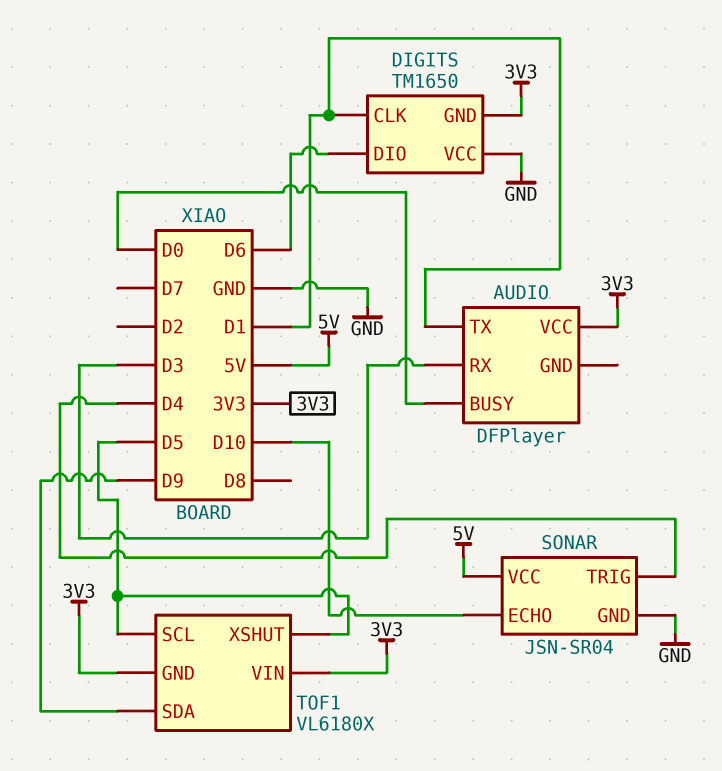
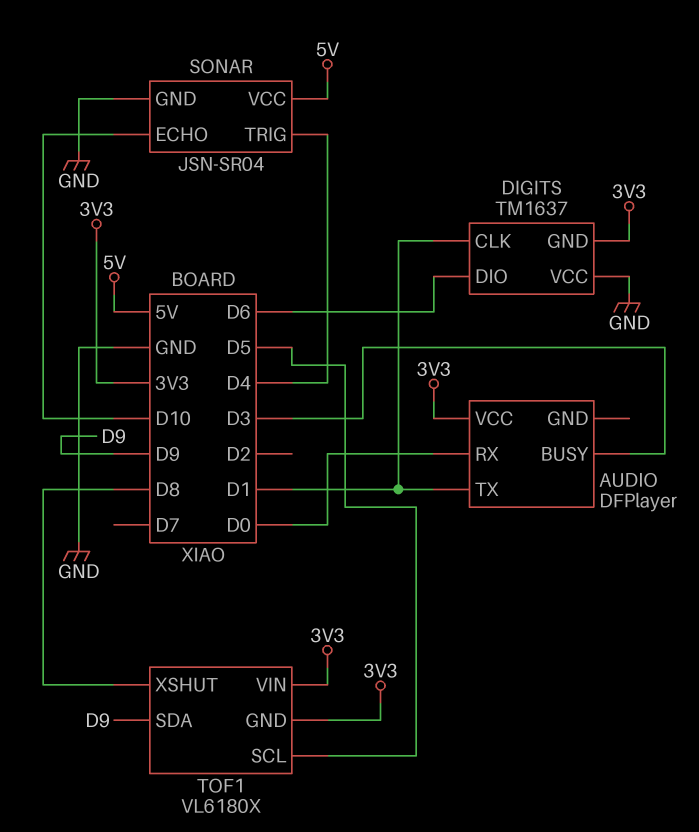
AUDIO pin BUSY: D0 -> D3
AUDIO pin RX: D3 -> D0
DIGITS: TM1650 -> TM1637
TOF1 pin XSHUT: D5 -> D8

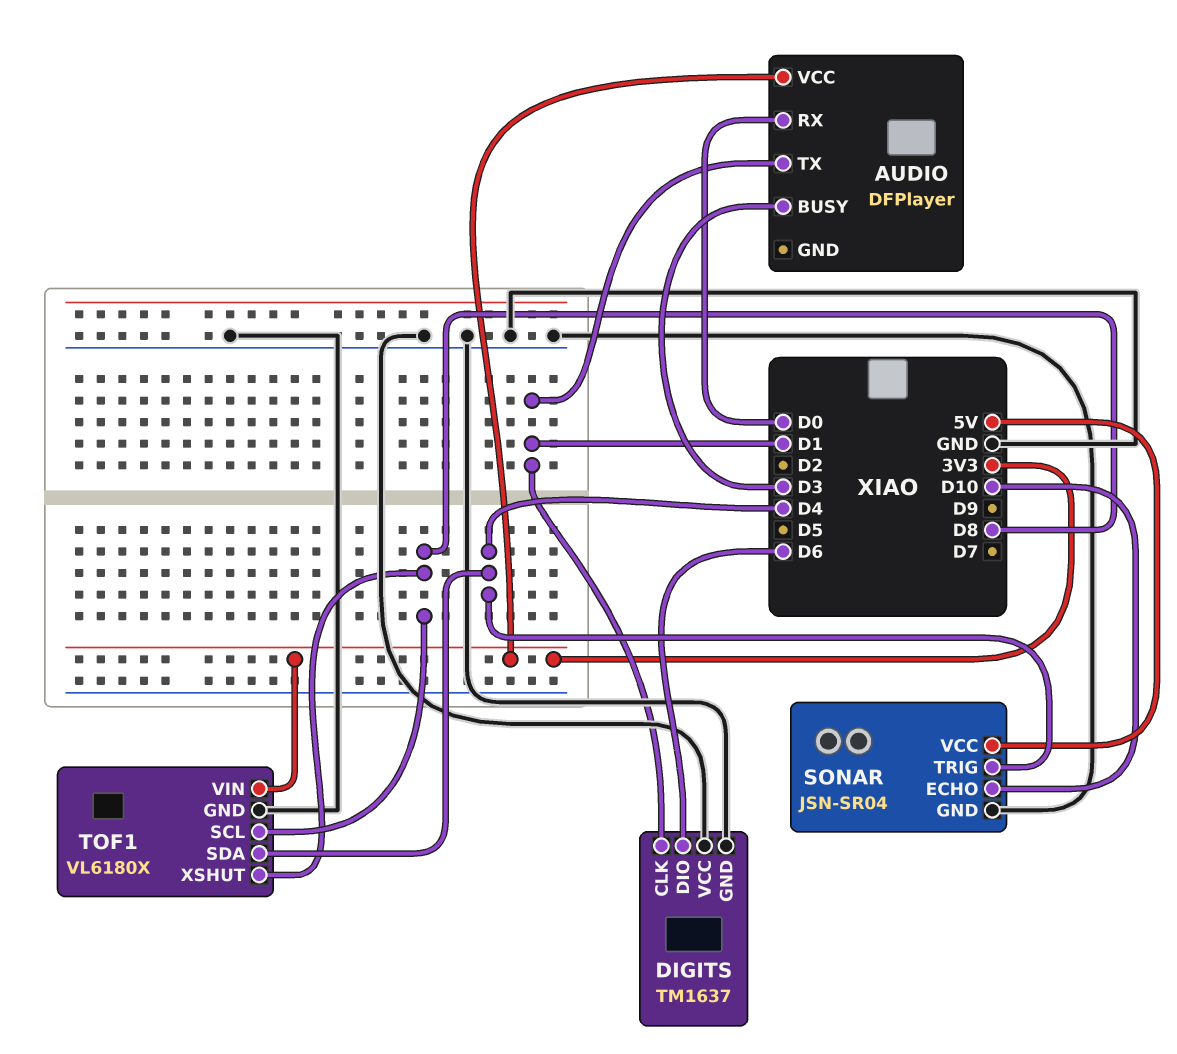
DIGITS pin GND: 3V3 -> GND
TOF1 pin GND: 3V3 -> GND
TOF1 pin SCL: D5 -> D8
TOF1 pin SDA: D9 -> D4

* **Exercise description**: Once you have read through the entries above, state how many lines hold the word "AUDIO", giving nothing but the number.

* **Response to the exercise**: 2